**What the exercise asks**
Could you find each line of the data below that contains the word "degrees" and copy those lines?

**Supplied records**

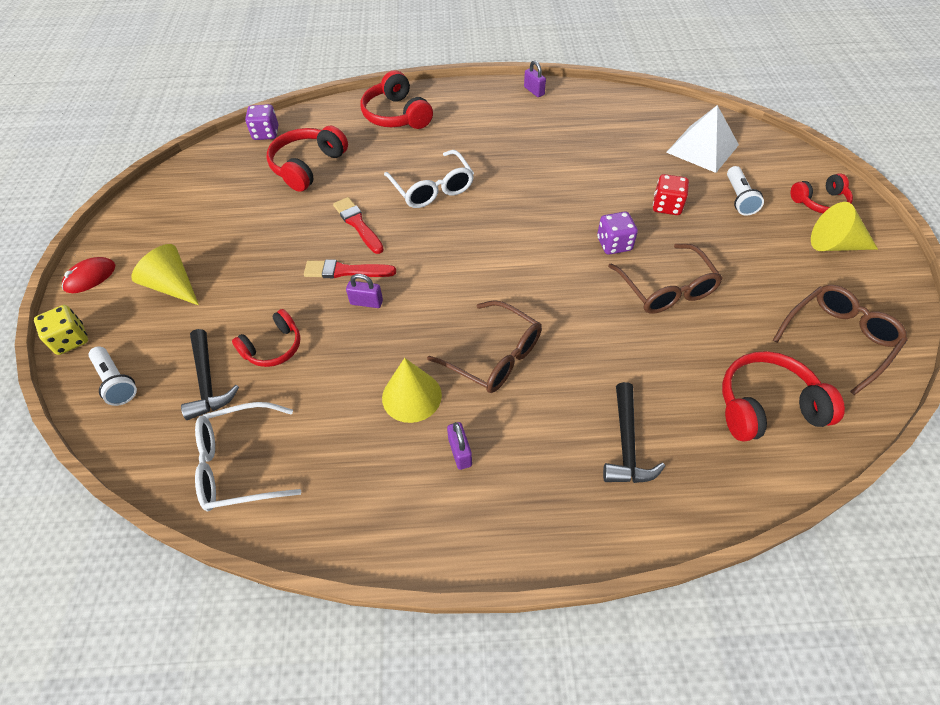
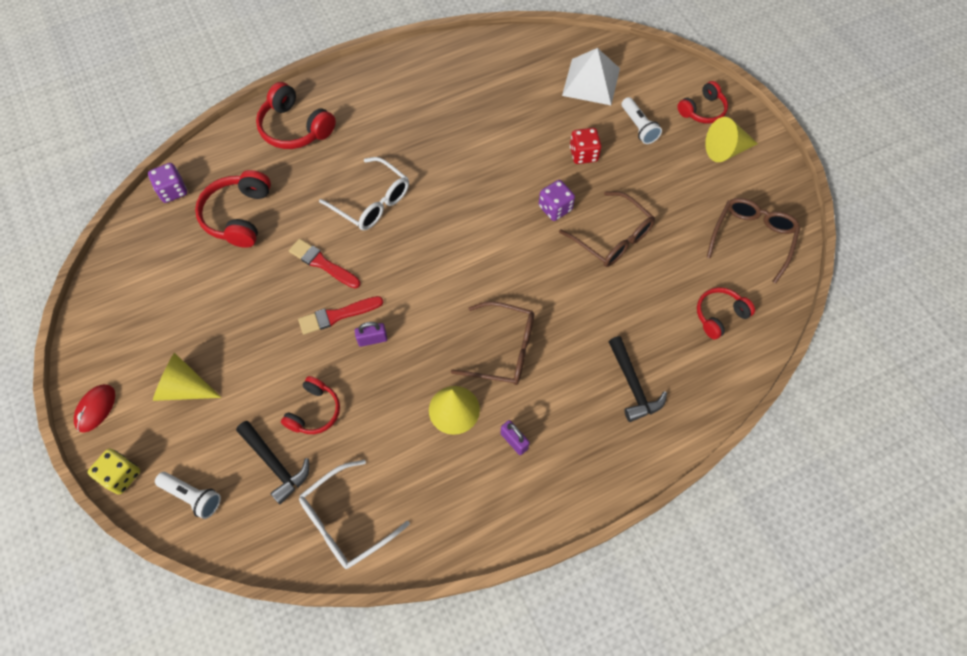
camera: 25 degrees left, 10 degrees up
purple padlock [524,60,546,97] -> none
red headphones [722,351,845,442] -> red headphones [697,287,755,339], size x0.65

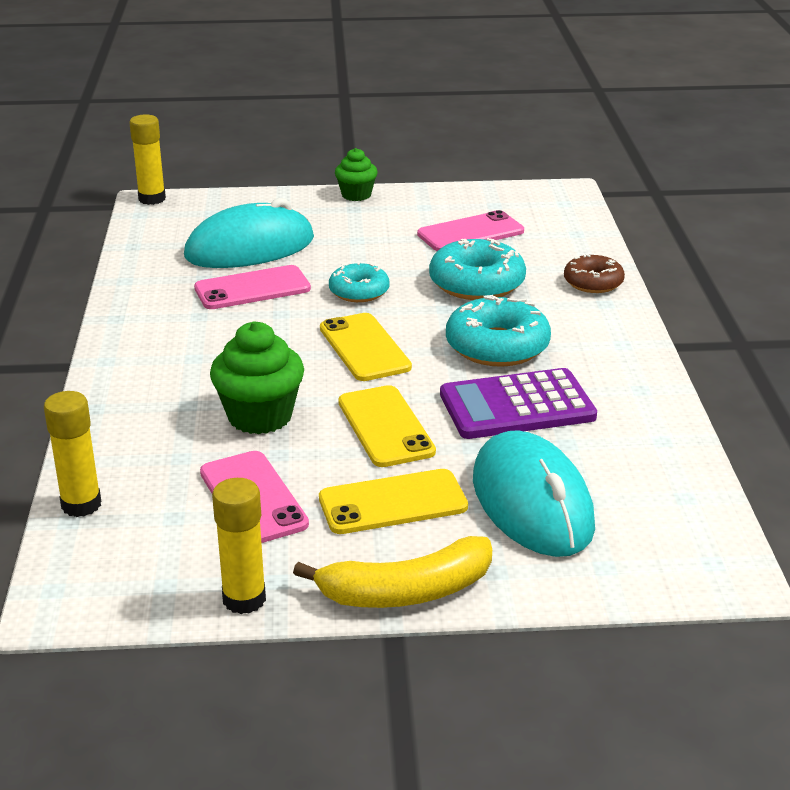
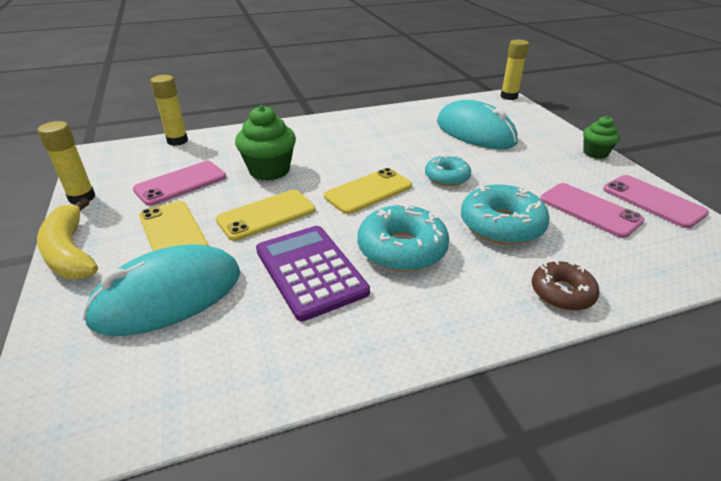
camera: 75 degrees right, 5 degrees up
pink phone [194,265,311,309] -> pink phone moved to [603,175,709,228]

**Output for this exercise**
camera: 25 degrees left, 10 degrees up
camera: 75 degrees right, 5 degrees up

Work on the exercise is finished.